━━━ Task input ━━━

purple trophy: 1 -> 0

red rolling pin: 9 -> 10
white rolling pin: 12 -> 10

━━━
━━━ Task input ━━━

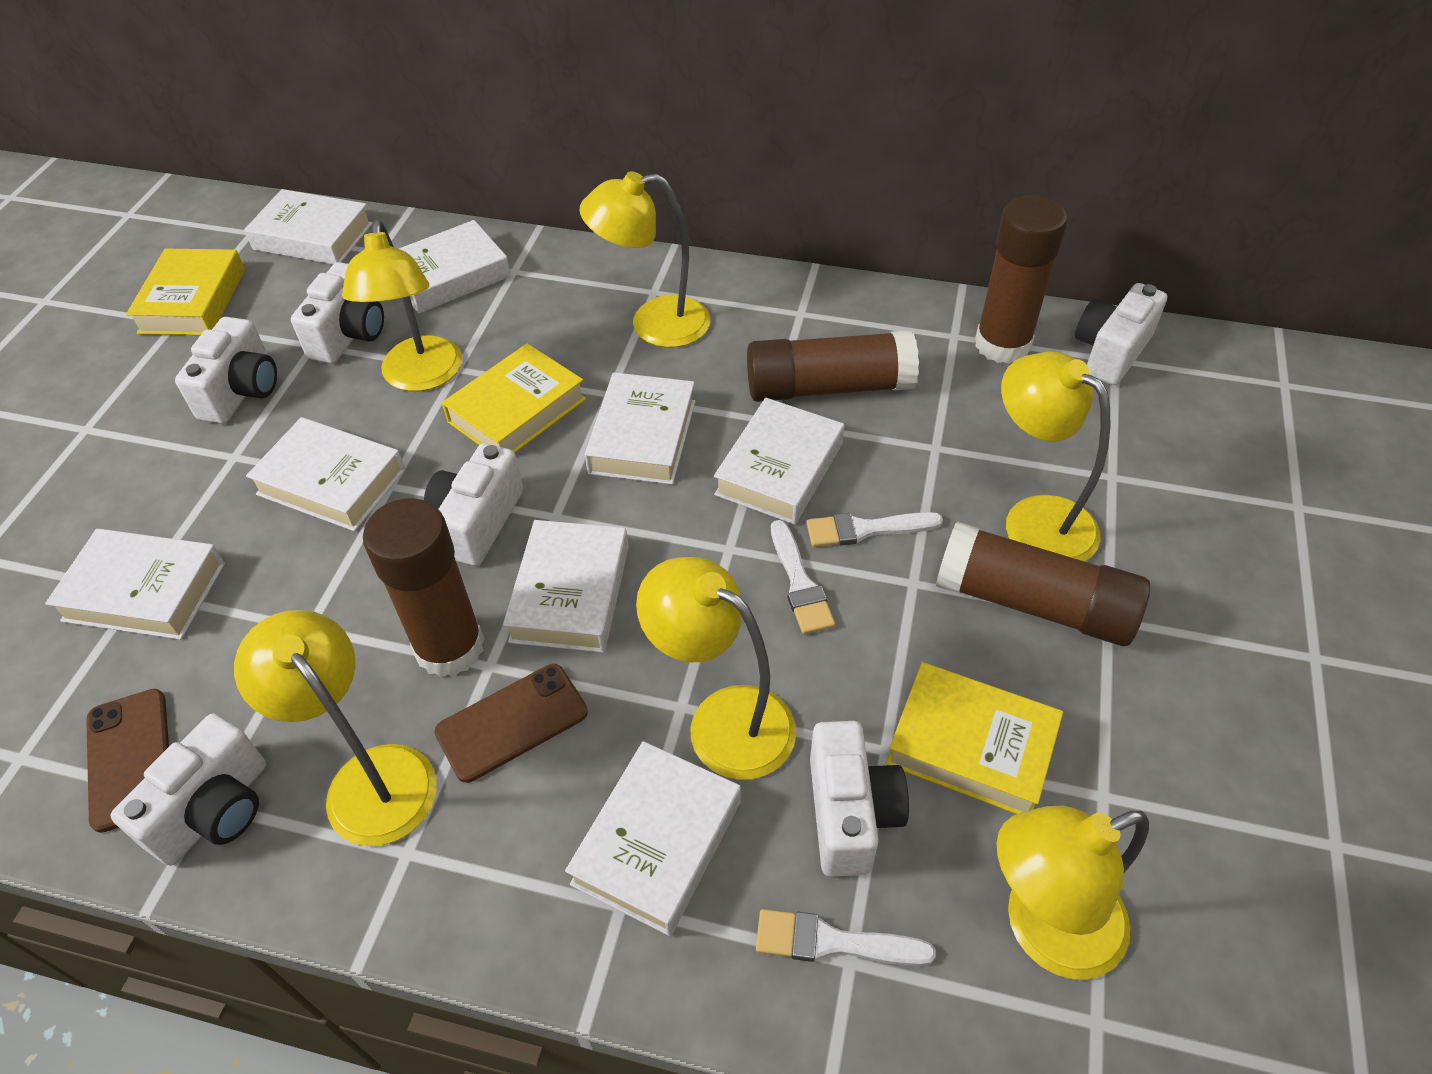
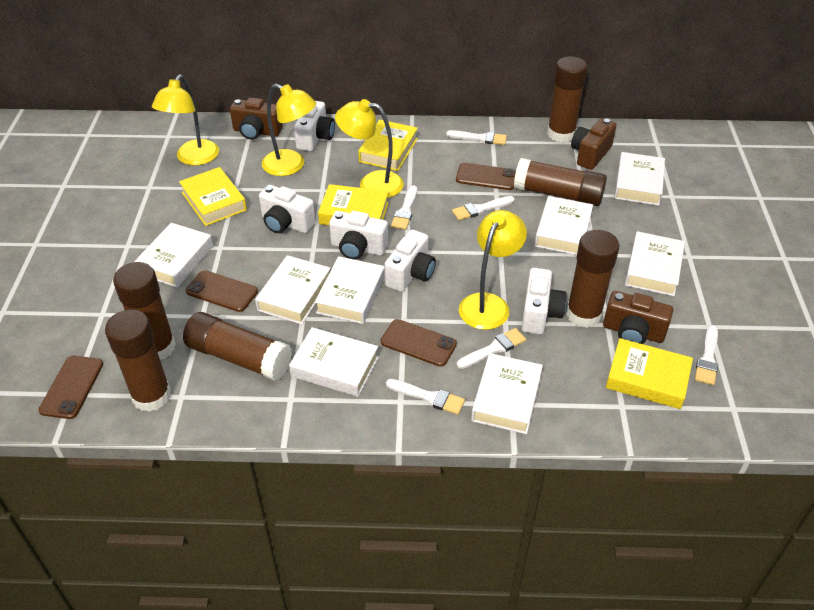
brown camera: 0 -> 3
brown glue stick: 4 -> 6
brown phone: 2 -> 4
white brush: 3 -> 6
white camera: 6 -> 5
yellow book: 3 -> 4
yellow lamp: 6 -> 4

━━━
━━━ Task input ━━━

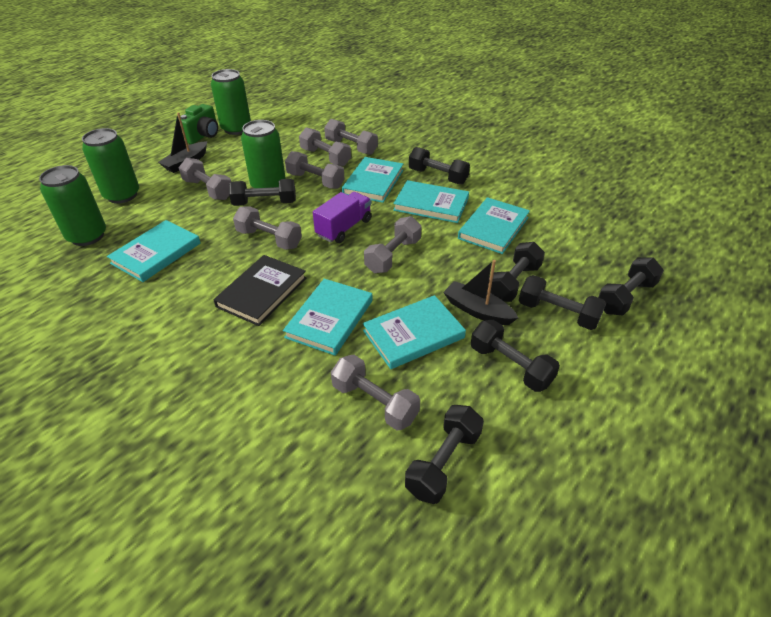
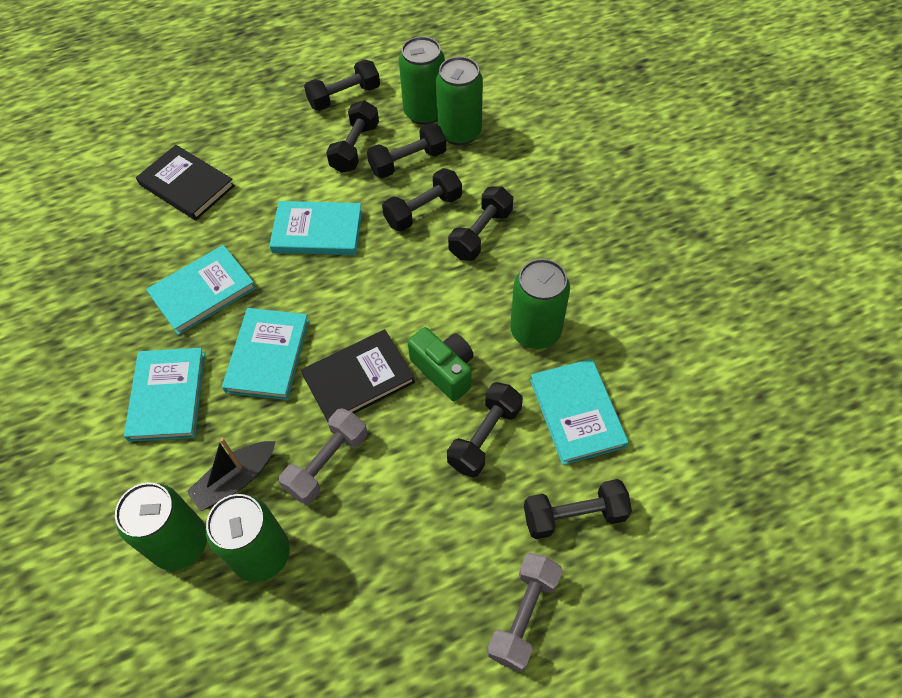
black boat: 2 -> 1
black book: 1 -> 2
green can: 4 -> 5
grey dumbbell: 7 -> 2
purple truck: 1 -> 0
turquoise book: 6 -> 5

━━━

Copy out each line of the records above that includes "white".

### Solution
white rolling pin: 12 -> 10
white brush: 3 -> 6
white camera: 6 -> 5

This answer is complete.